* Problem statement
Copy each of the rows below exactly as it appears.

-*-

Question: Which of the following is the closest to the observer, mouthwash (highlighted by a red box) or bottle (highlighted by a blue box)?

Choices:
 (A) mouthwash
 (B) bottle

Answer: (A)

-*-

* Exercise response
Question: Which of the following is the closest to the observer, mouthwash (highlighted by a red box) or bottle (highlighted by a blue box)?

Choices:
 (A) mouthwash
 (B) bottle

Answer: (A)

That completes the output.